TASK DIRECTIONS:
In the entries that follow, find the line containing "camera: 95 degrees right, 5 degrees down"; from there, copy every line exactly through the line containing "(676, 338) = (287, 262): pink".

THE RECORDS:
↓

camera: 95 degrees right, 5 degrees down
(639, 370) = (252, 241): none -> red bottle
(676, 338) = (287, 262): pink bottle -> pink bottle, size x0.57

↑
↓

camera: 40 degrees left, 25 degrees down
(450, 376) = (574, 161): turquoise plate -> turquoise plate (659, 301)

↑

FINISHED EXERCISE:
camera: 95 degrees right, 5 degrees down
(639, 370) = (252, 241): none -> red bottle
(676, 338) = (287, 262): pink bottle -> pink bottle, size x0.57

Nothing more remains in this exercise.